** Dataset records follows **
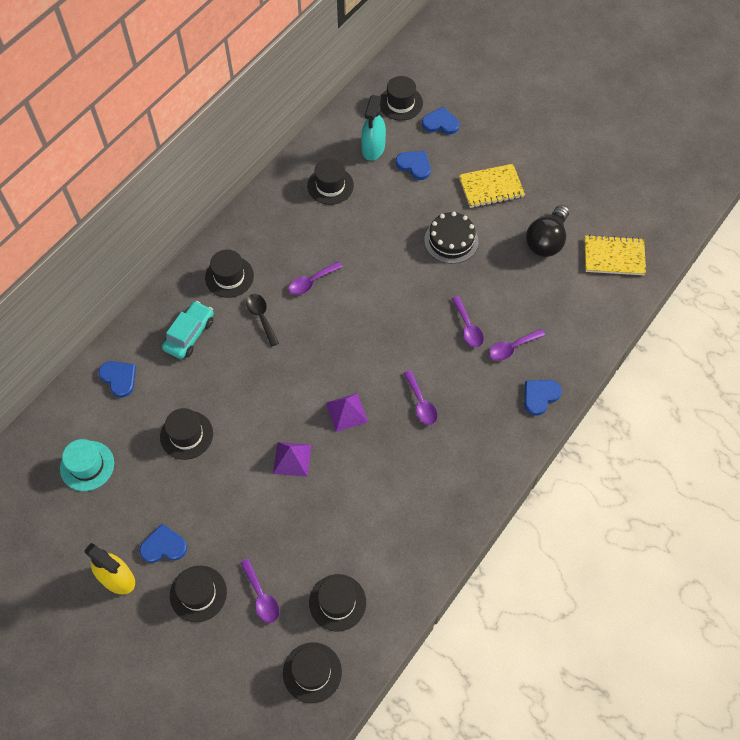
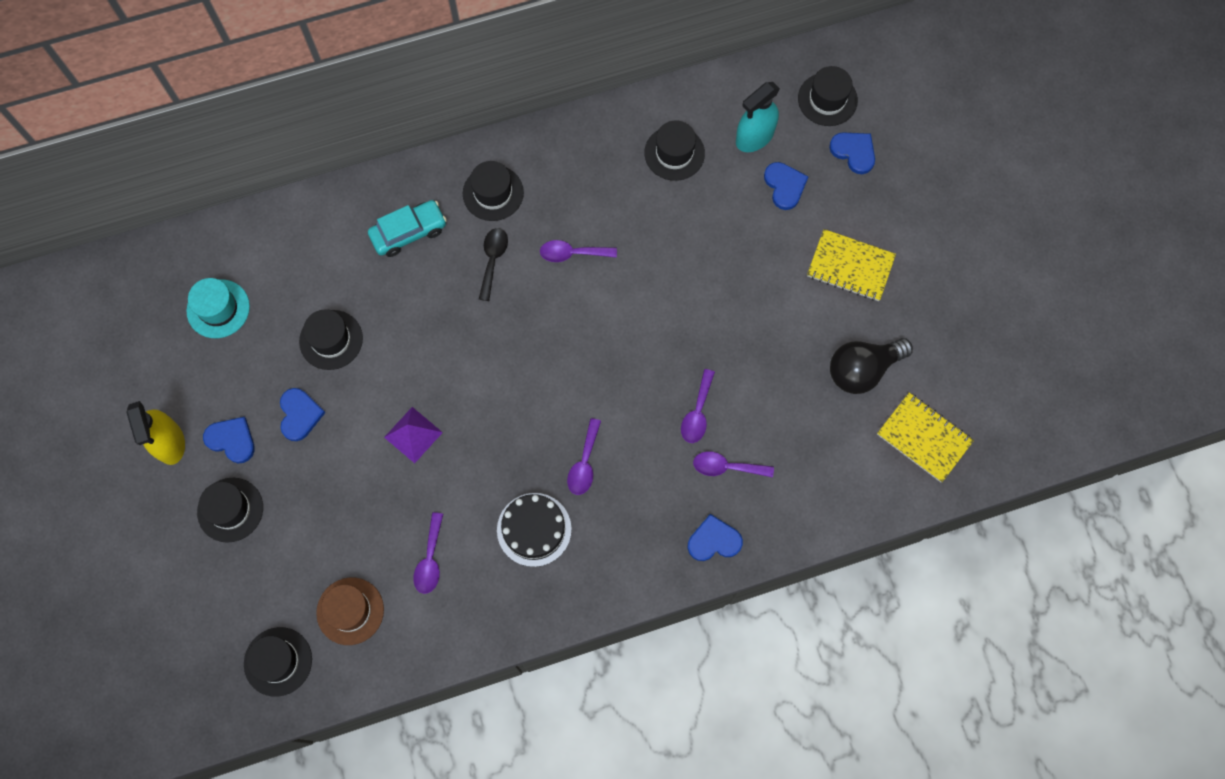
camera: 35 degrees right, 10 degrees up
(119, 378) = (309, 235): blue heart -> blue heart (299, 415)
(261, 596) = (285, 554): purple spoon -> purple spoon (430, 560)
(337, 602) = (350, 611): black hat -> brown hat
(346, 412) = (502, 422): purple pyramid -> none
(451, 240) = (756, 301): black cake -> black cake (534, 529)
** End of Dataset records **
■ **What you should do**: Write out each line exactly, beginning at the one with "(346, 412) = (502, 422): purple" and ending at the final line of the records above, with nothing added.

■ **Answer**:
(346, 412) = (502, 422): purple pyramid -> none
(451, 240) = (756, 301): black cake -> black cake (534, 529)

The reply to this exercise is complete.